## [GIVEN MATERIAL]
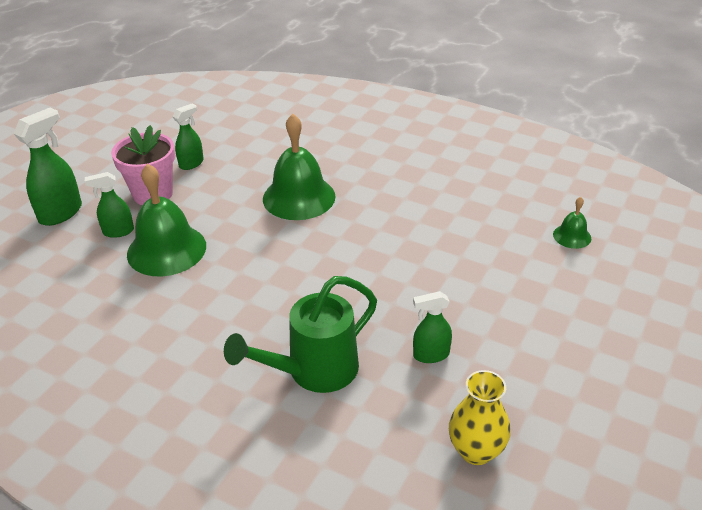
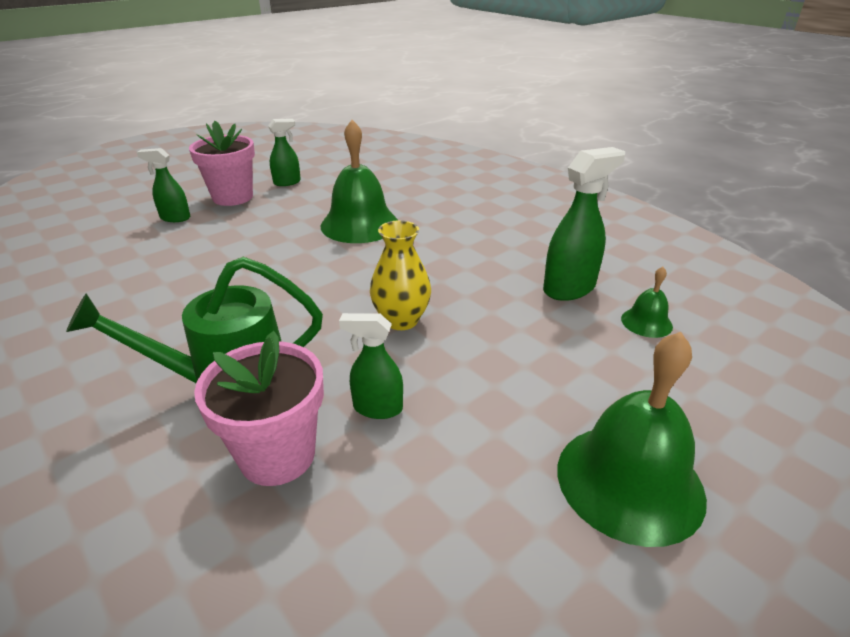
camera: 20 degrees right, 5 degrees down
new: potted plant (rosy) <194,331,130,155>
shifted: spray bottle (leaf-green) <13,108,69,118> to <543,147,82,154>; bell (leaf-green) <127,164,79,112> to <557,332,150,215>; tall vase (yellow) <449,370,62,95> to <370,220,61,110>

## [EXERCISE BRIEF]
Copy out every line from the one containing "new: potted plant (rosy) <194,331,130,155>" to the end of the material, both ends included.

## [WRITTEN ANSWER]
new: potted plant (rosy) <194,331,130,155>
shifted: spray bottle (leaf-green) <13,108,69,118> to <543,147,82,154>; bell (leaf-green) <127,164,79,112> to <557,332,150,215>; tall vase (yellow) <449,370,62,95> to <370,220,61,110>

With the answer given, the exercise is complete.